Data extracted from a collection:
§

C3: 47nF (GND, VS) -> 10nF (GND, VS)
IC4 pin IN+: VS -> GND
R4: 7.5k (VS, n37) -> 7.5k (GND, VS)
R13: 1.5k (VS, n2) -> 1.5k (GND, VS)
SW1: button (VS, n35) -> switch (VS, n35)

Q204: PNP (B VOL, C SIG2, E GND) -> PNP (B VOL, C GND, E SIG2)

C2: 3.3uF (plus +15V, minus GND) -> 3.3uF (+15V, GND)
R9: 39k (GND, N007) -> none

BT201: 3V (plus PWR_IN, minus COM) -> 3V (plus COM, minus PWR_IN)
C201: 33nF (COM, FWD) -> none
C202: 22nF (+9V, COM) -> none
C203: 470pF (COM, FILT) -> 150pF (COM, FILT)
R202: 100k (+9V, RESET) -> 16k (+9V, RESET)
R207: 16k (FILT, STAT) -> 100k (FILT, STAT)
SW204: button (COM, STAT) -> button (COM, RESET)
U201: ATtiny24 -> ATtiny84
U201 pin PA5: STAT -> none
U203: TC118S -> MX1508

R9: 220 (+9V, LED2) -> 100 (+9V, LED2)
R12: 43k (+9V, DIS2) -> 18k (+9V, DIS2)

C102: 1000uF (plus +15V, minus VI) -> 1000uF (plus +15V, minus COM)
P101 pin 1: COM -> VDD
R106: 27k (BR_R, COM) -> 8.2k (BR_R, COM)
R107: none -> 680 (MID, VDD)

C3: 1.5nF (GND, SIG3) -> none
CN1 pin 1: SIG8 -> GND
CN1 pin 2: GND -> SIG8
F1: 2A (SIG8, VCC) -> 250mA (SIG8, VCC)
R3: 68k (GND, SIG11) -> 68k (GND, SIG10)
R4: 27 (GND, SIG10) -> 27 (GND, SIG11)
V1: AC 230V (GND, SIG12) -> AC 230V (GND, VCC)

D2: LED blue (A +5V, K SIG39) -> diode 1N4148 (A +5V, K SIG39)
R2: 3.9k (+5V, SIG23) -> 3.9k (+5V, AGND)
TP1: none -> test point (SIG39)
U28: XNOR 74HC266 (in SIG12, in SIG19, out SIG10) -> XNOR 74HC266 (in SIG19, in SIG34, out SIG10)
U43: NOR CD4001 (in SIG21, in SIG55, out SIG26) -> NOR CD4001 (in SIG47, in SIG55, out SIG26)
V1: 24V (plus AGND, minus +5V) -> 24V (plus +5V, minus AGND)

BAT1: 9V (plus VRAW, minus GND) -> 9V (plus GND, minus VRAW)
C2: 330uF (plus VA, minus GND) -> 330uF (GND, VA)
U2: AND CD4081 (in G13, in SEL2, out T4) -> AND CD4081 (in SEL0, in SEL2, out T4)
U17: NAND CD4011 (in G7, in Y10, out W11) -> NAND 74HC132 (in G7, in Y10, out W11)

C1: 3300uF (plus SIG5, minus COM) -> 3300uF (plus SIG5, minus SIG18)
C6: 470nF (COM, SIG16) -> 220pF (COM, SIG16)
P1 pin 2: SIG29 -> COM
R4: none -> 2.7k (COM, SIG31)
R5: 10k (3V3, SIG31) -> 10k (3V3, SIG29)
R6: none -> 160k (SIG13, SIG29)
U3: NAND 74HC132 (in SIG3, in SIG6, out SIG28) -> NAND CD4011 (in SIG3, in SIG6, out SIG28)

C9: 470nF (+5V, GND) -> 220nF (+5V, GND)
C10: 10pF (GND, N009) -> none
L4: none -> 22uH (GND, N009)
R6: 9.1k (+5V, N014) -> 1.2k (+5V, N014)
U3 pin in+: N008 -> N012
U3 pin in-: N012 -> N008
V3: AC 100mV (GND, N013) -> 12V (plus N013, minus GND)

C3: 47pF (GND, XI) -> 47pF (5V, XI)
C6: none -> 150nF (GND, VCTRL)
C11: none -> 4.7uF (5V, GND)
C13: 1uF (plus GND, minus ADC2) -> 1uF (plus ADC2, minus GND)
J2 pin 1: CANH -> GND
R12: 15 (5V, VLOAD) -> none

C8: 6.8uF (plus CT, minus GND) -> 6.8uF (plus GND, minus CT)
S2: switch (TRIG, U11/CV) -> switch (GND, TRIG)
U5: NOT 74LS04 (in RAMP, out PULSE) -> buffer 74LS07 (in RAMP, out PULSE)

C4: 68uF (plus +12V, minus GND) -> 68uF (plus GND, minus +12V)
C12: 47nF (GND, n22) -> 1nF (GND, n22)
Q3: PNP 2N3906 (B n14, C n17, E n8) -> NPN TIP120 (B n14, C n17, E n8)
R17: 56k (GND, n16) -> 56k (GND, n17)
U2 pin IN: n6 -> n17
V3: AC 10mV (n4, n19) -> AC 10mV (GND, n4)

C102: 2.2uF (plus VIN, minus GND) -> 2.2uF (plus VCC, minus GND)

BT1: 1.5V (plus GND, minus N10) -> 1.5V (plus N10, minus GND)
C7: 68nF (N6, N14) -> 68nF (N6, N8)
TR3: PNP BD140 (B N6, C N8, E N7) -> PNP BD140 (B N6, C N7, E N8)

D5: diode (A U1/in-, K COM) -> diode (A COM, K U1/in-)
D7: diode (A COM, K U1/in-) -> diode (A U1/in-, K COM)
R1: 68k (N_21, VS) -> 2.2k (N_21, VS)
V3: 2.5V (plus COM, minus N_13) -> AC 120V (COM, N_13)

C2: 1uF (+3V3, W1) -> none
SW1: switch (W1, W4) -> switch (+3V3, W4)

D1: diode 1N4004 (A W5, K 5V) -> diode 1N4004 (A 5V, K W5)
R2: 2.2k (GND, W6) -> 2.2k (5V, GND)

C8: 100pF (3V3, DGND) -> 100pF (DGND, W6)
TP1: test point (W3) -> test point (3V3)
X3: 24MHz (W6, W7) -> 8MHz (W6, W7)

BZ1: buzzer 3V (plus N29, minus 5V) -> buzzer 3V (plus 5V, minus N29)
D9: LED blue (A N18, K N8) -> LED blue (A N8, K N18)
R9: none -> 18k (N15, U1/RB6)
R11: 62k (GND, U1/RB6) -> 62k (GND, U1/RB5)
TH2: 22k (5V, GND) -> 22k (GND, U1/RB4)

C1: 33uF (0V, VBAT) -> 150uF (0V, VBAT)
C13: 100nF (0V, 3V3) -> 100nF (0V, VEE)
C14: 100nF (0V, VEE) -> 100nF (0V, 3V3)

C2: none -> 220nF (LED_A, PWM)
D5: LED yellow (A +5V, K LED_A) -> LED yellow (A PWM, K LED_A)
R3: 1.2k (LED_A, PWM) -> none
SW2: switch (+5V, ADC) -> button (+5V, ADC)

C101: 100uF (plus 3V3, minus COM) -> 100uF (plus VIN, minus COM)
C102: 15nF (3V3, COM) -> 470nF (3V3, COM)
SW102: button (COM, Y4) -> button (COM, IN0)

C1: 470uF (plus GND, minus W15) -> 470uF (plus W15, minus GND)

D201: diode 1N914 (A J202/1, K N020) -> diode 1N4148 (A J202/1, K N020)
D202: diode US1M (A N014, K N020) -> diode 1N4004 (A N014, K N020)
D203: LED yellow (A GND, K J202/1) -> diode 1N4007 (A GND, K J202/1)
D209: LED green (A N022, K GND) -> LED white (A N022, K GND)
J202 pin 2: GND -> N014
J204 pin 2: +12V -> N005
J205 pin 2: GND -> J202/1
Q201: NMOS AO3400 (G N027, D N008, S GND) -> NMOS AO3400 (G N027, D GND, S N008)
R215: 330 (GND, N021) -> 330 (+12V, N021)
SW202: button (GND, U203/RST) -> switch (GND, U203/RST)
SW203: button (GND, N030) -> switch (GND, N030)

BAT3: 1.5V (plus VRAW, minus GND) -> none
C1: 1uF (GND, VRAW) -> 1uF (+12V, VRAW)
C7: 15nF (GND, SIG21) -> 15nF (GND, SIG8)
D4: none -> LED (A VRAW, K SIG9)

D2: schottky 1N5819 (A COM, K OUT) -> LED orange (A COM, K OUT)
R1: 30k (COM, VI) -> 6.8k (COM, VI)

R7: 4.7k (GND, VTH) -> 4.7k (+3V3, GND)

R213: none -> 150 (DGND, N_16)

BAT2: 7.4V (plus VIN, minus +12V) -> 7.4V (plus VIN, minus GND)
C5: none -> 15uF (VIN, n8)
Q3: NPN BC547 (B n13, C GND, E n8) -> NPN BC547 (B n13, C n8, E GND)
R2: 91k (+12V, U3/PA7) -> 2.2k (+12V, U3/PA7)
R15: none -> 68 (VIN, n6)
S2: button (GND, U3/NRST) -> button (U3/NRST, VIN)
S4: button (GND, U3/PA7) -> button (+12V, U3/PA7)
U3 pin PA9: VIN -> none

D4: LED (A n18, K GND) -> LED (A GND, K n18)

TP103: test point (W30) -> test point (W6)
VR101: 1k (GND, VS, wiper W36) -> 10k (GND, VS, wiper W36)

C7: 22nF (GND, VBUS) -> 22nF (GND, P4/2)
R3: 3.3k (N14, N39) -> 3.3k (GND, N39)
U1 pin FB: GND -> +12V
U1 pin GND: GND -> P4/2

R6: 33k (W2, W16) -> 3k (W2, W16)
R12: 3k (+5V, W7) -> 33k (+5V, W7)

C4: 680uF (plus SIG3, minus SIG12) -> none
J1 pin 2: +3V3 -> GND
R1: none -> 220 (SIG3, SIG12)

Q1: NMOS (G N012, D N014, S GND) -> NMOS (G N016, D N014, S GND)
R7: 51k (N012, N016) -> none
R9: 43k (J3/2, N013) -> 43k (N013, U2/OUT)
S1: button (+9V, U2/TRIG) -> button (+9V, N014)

§

Output exactly the lines between the one containing "D2: schottky 1N5819" and the final line above, both inclusive.

D2: schottky 1N5819 (A COM, K OUT) -> LED orange (A COM, K OUT)
R1: 30k (COM, VI) -> 6.8k (COM, VI)

R7: 4.7k (GND, VTH) -> 4.7k (+3V3, GND)

R213: none -> 150 (DGND, N_16)

BAT2: 7.4V (plus VIN, minus +12V) -> 7.4V (plus VIN, minus GND)
C5: none -> 15uF (VIN, n8)
Q3: NPN BC547 (B n13, C GND, E n8) -> NPN BC547 (B n13, C n8, E GND)
R2: 91k (+12V, U3/PA7) -> 2.2k (+12V, U3/PA7)
R15: none -> 68 (VIN, n6)
S2: button (GND, U3/NRST) -> button (U3/NRST, VIN)
S4: button (GND, U3/PA7) -> button (+12V, U3/PA7)
U3 pin PA9: VIN -> none

D4: LED (A n18, K GND) -> LED (A GND, K n18)

TP103: test point (W30) -> test point (W6)
VR101: 1k (GND, VS, wiper W36) -> 10k (GND, VS, wiper W36)

C7: 22nF (GND, VBUS) -> 22nF (GND, P4/2)
R3: 3.3k (N14, N39) -> 3.3k (GND, N39)
U1 pin FB: GND -> +12V
U1 pin GND: GND -> P4/2

R6: 33k (W2, W16) -> 3k (W2, W16)
R12: 3k (+5V, W7) -> 33k (+5V, W7)

C4: 680uF (plus SIG3, minus SIG12) -> none
J1 pin 2: +3V3 -> GND
R1: none -> 220 (SIG3, SIG12)

Q1: NMOS (G N012, D N014, S GND) -> NMOS (G N016, D N014, S GND)
R7: 51k (N012, N016) -> none
R9: 43k (J3/2, N013) -> 43k (N013, U2/OUT)
S1: button (+9V, U2/TRIG) -> button (+9V, N014)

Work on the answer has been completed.